"""

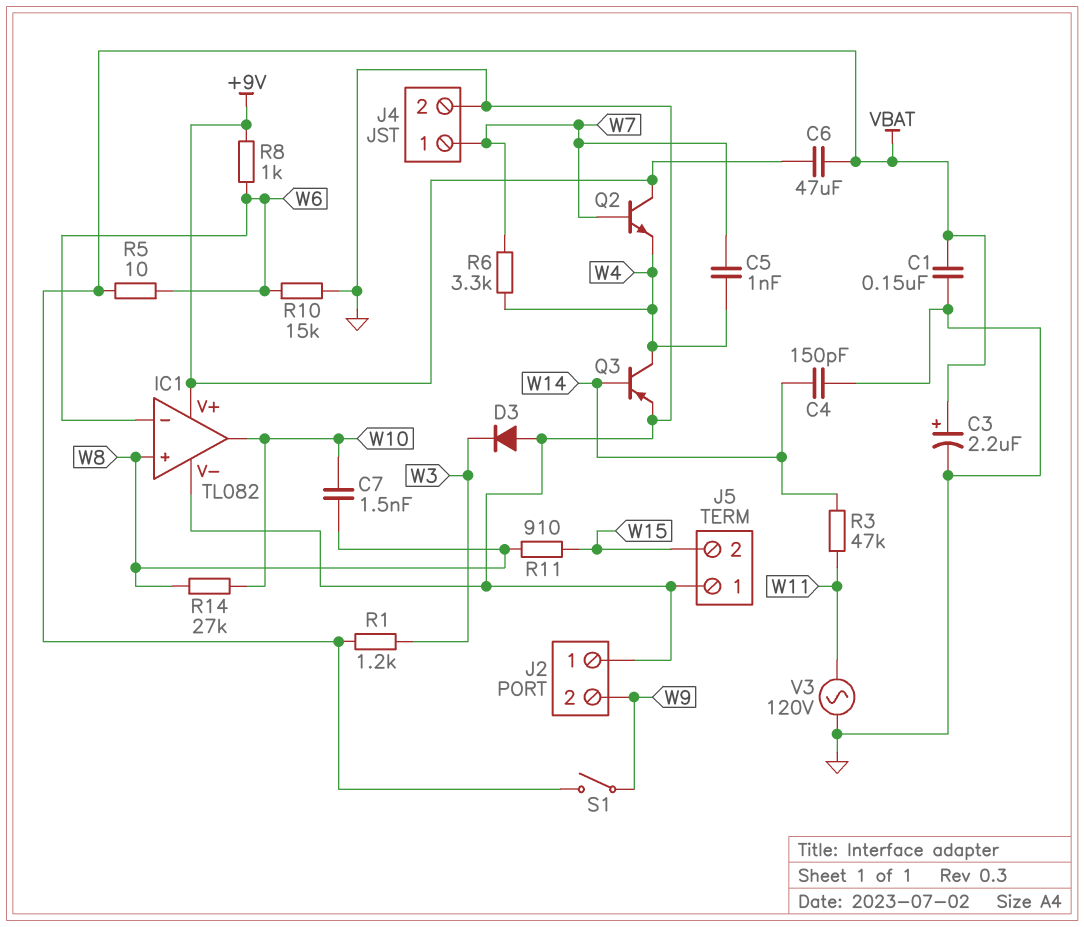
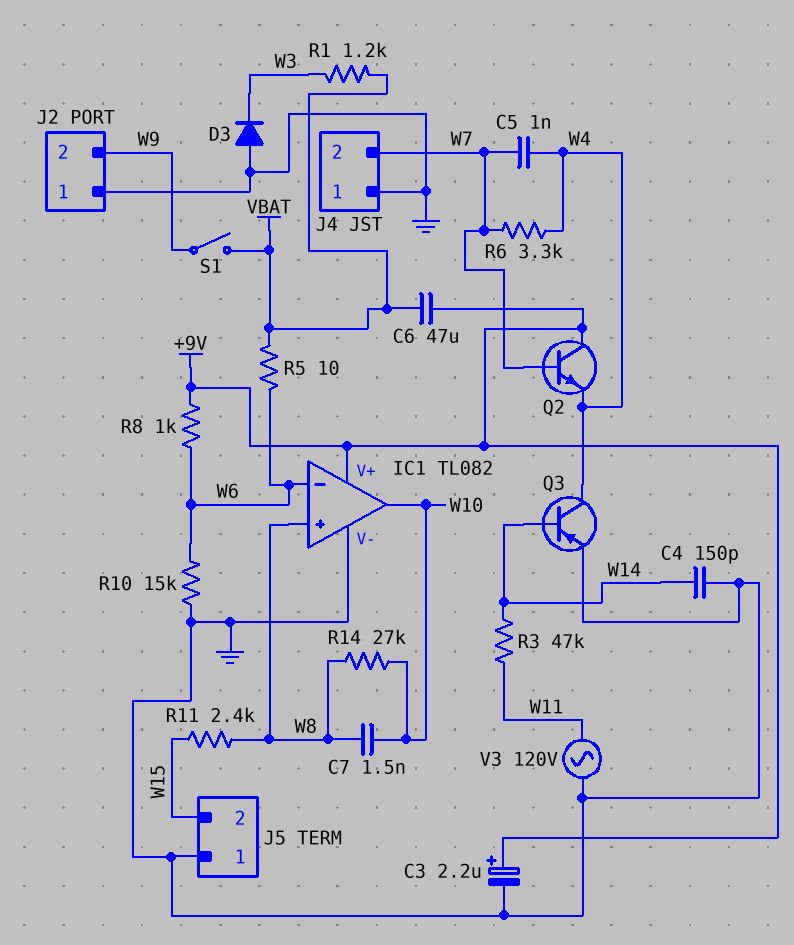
C1: 150nF (GND, VBAT) -> none
C3: 2.2uF (plus VBAT, minus GND) -> 2.2uF (plus +9V, minus GND)
J4 pin 1: W7 -> GND
J4 pin 2: GND -> W7
R11: 910 (W8, W15) -> 2.4k (W8, W15)

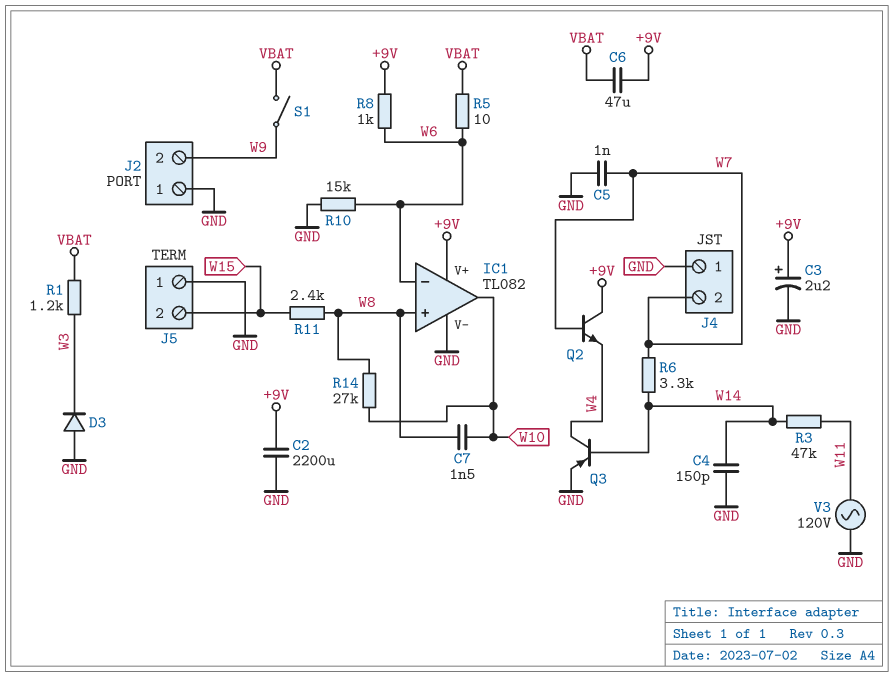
C2: none -> 2200uF (+9V, GND)
C5: 1nF (W4, W7) -> 1nF (GND, W7)
R6: 3.3k (W4, W7) -> 3.3k (W7, W14)

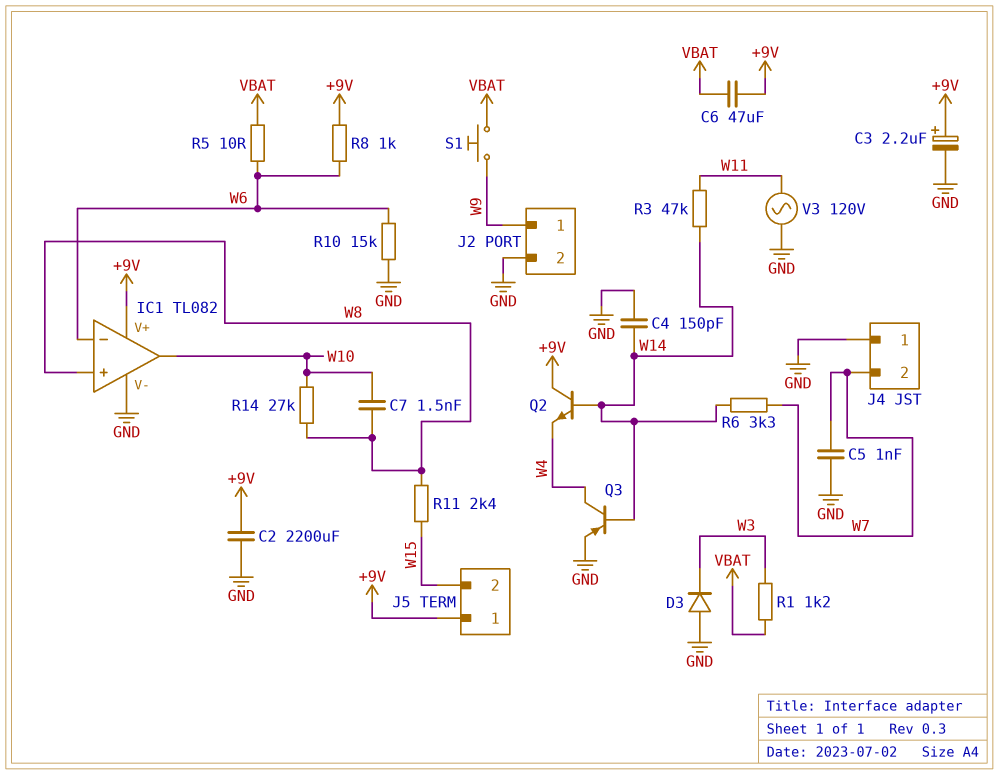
J2 pin 1: GND -> W9
J2 pin 2: W9 -> GND
J5 pin 1: GND -> +9V
Q2: NPN (B W7, C +9V, E W4) -> NPN (B W14, C +9V, E W4)
S1: switch (VBAT, W9) -> button (VBAT, W9)

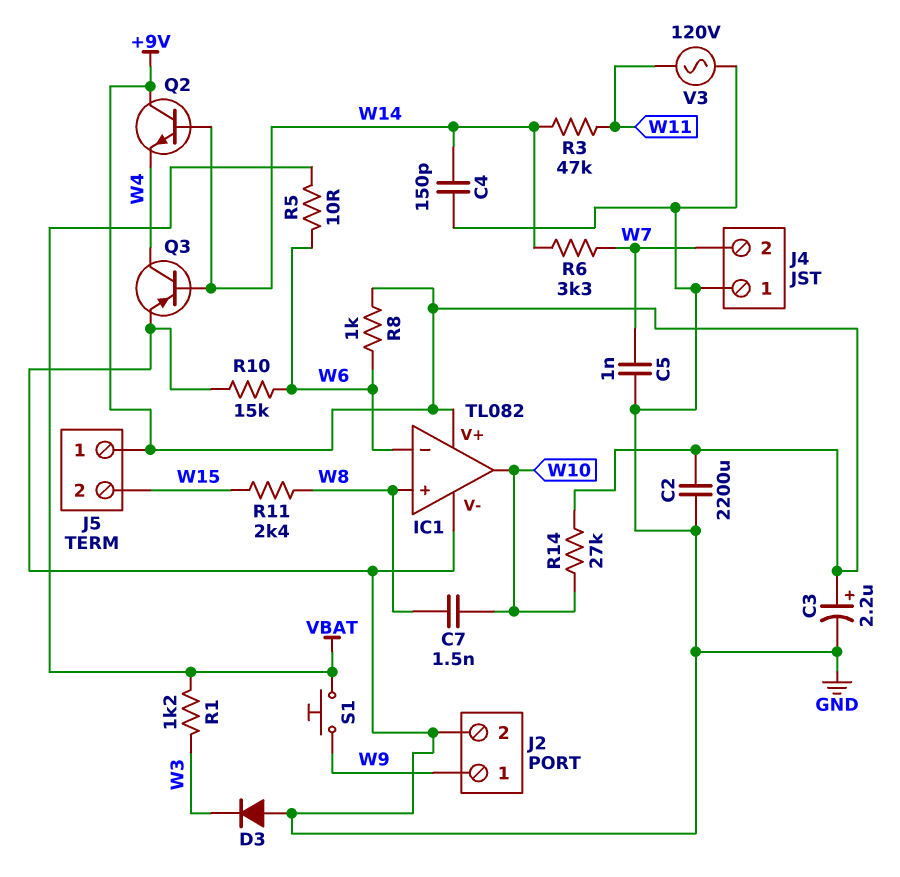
C6: 47uF (+9V, VBAT) -> none
R14: 27k (W8, W10) -> 27k (+9V, W10)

"""

§ Your instructions: Copy nothing but the lines above from the one with "R6: 3.3k (W4, W7) -> 3.3k (W7, W14)" through the end of the material, word for word, and drop the pictures.

§ Finished task:
R6: 3.3k (W4, W7) -> 3.3k (W7, W14)

J2 pin 1: GND -> W9
J2 pin 2: W9 -> GND
J5 pin 1: GND -> +9V
Q2: NPN (B W7, C +9V, E W4) -> NPN (B W14, C +9V, E W4)
S1: switch (VBAT, W9) -> button (VBAT, W9)

C6: 47uF (+9V, VBAT) -> none
R14: 27k (W8, W10) -> 27k (+9V, W10)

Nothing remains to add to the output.